Change detection data:
- - - - - - -

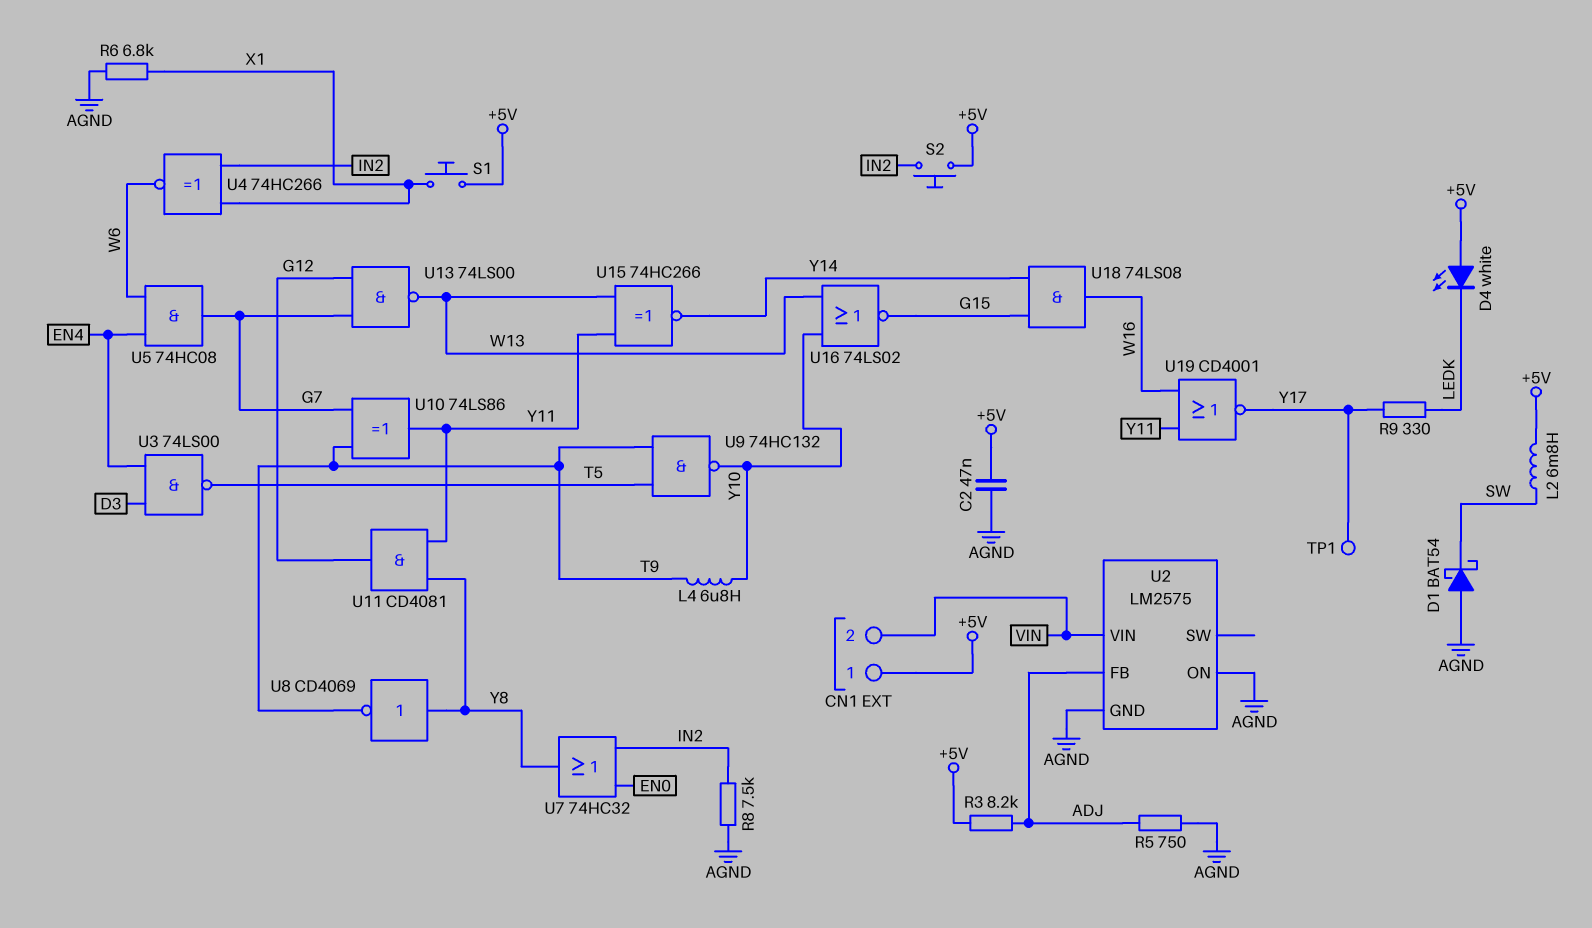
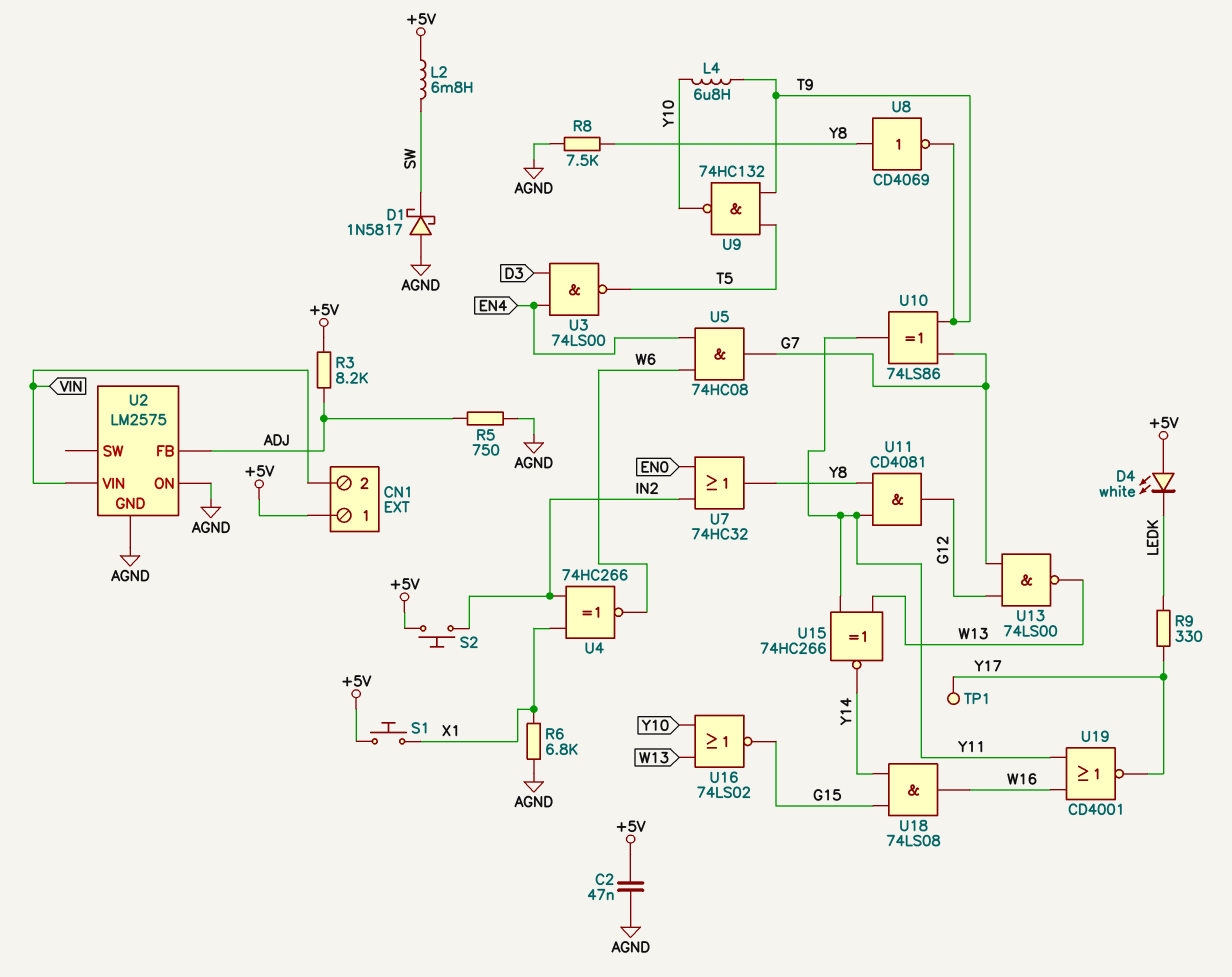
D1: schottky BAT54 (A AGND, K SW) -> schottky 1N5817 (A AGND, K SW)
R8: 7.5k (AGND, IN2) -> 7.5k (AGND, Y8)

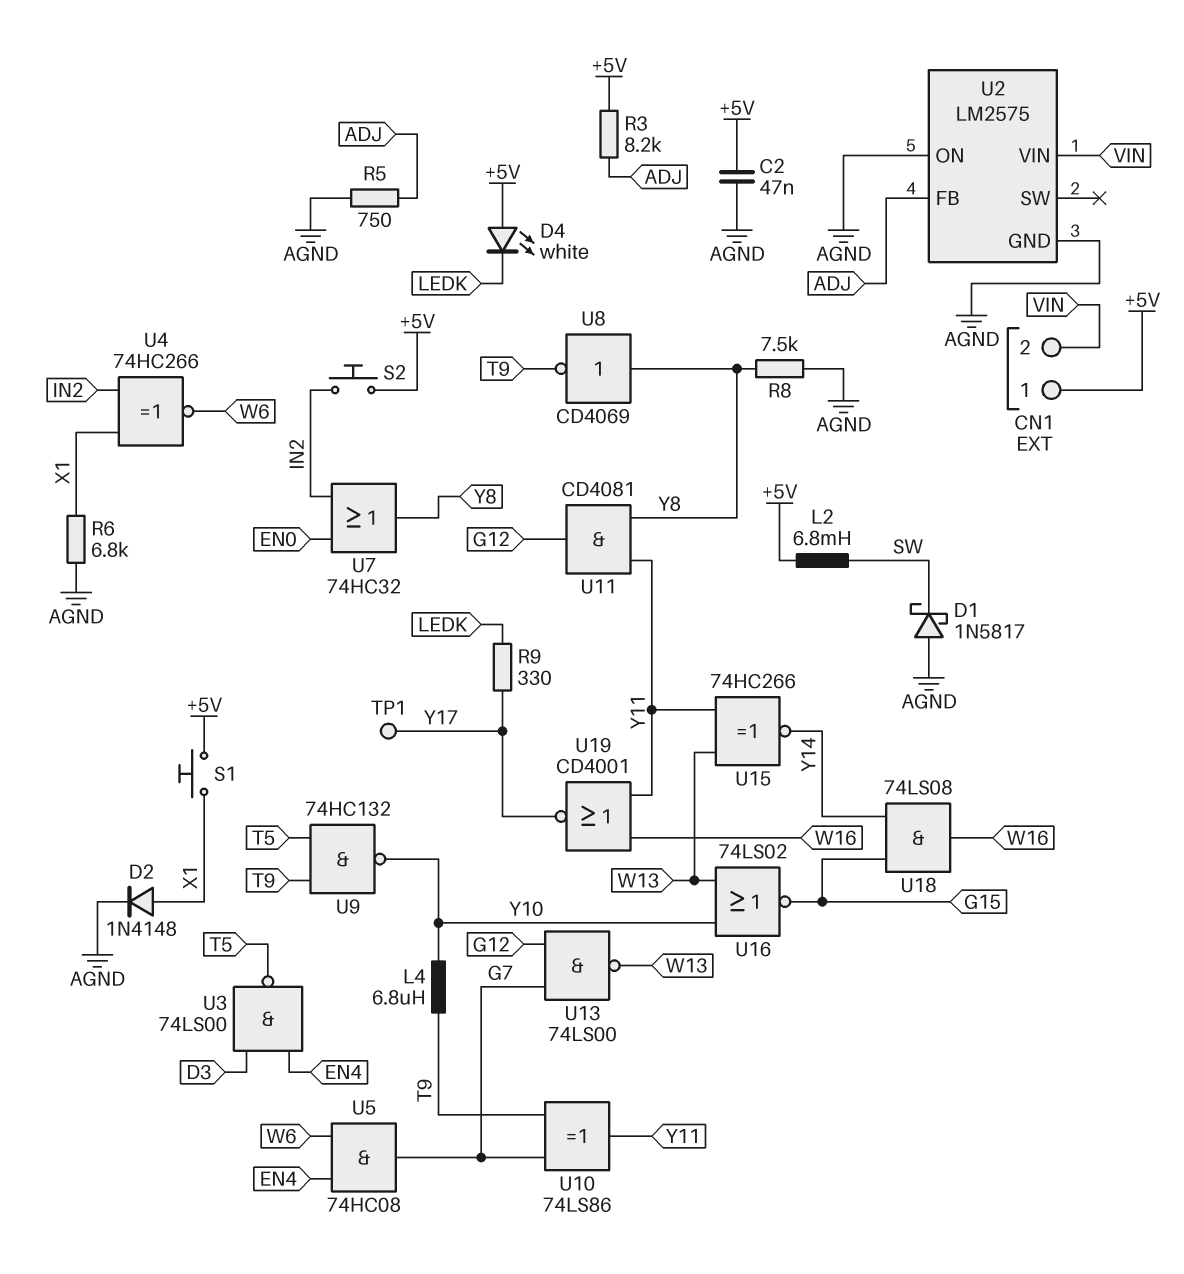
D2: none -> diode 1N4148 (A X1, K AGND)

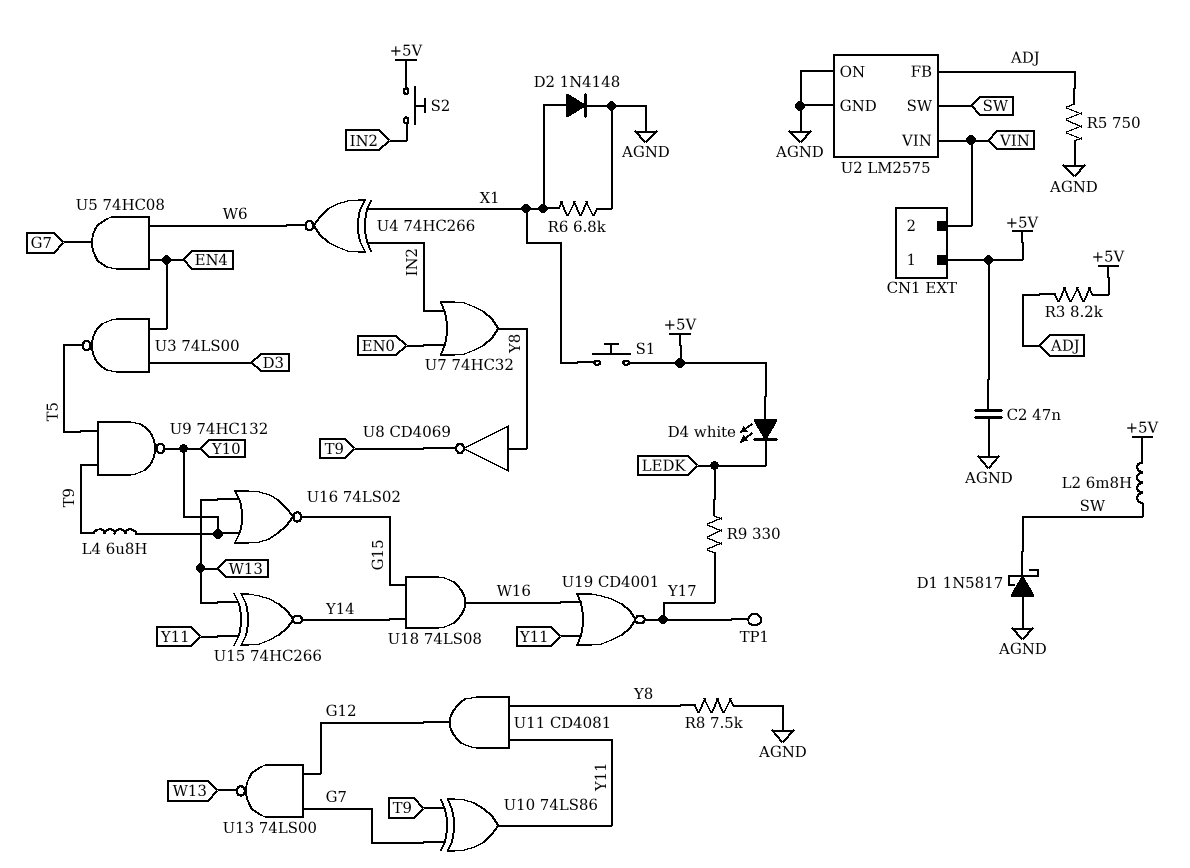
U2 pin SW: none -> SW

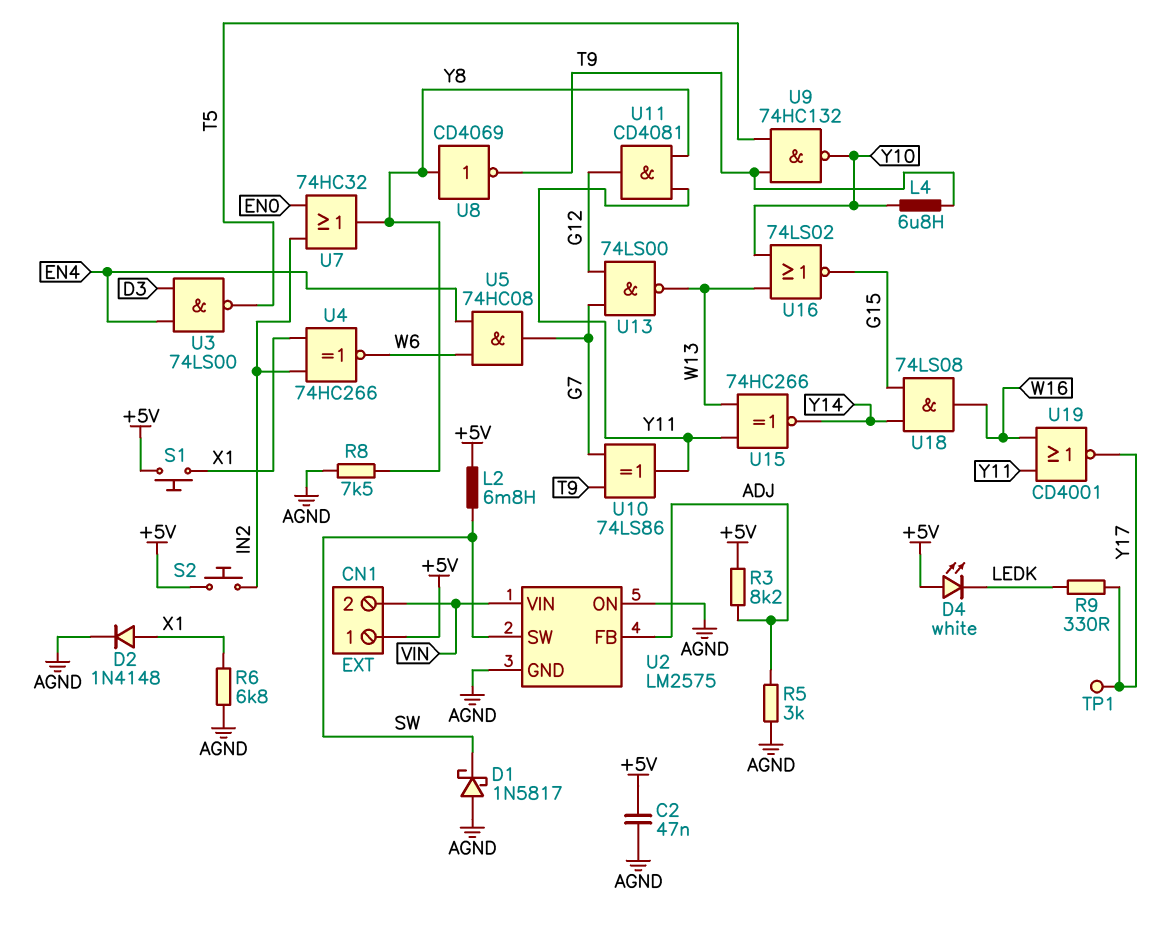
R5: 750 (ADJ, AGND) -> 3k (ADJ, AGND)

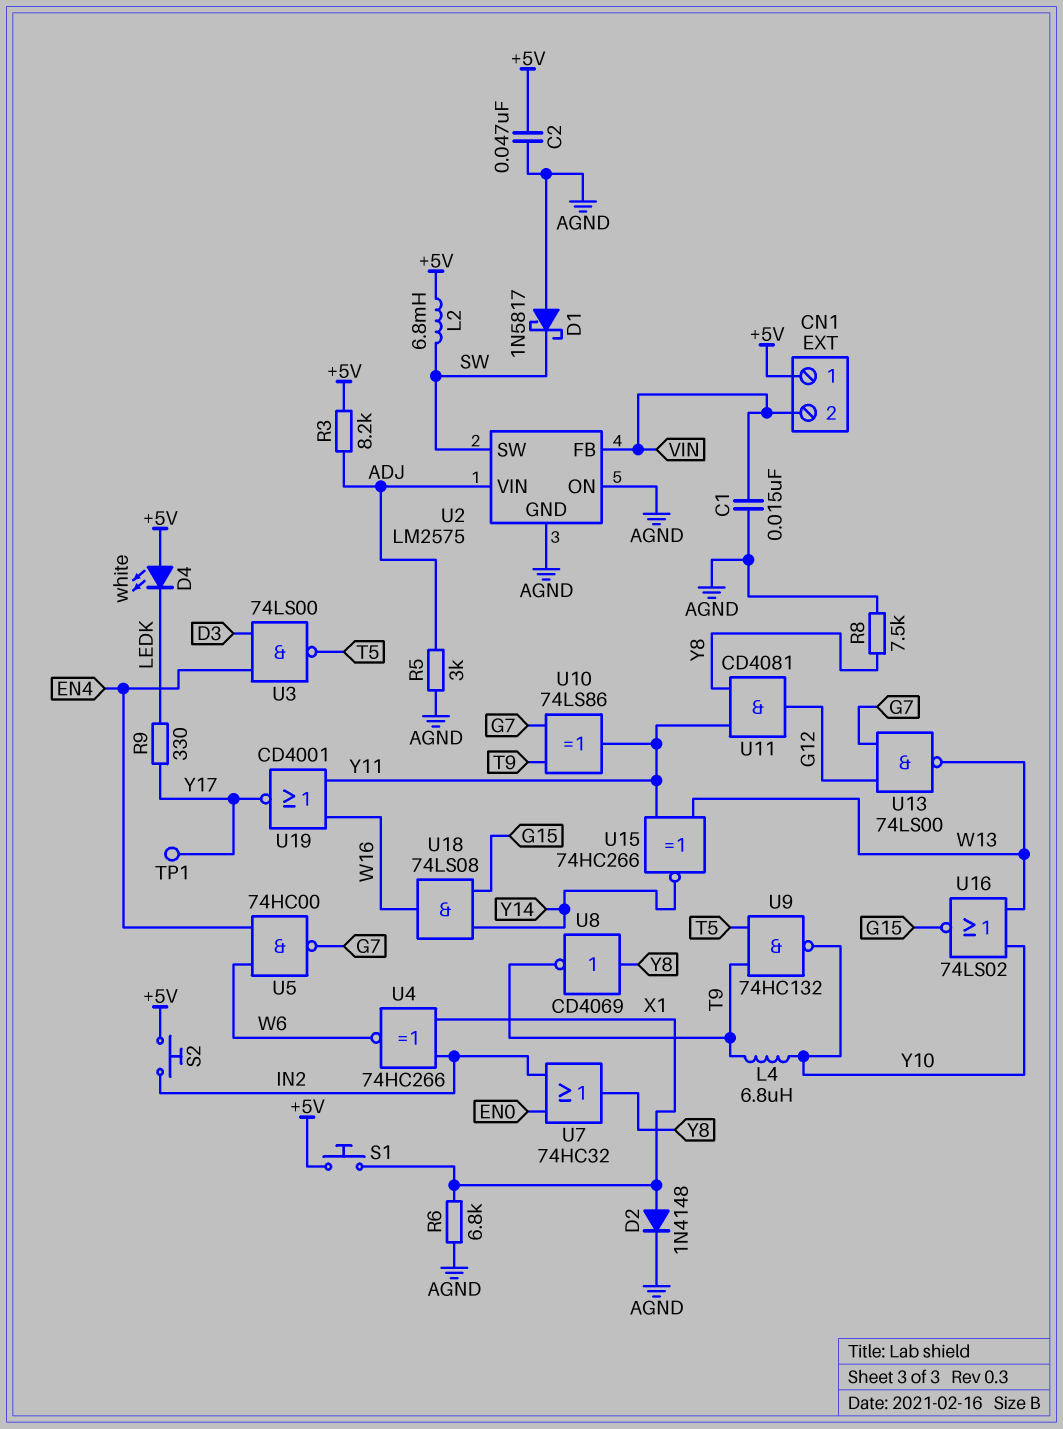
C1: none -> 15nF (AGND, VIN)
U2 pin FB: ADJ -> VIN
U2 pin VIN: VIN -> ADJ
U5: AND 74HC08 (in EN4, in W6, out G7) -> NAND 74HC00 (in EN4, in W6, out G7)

- - - - - - -

Exercise: Across all the entries above, how many lines hold the word "AGND"? Answer with the number only.

Written answer: 5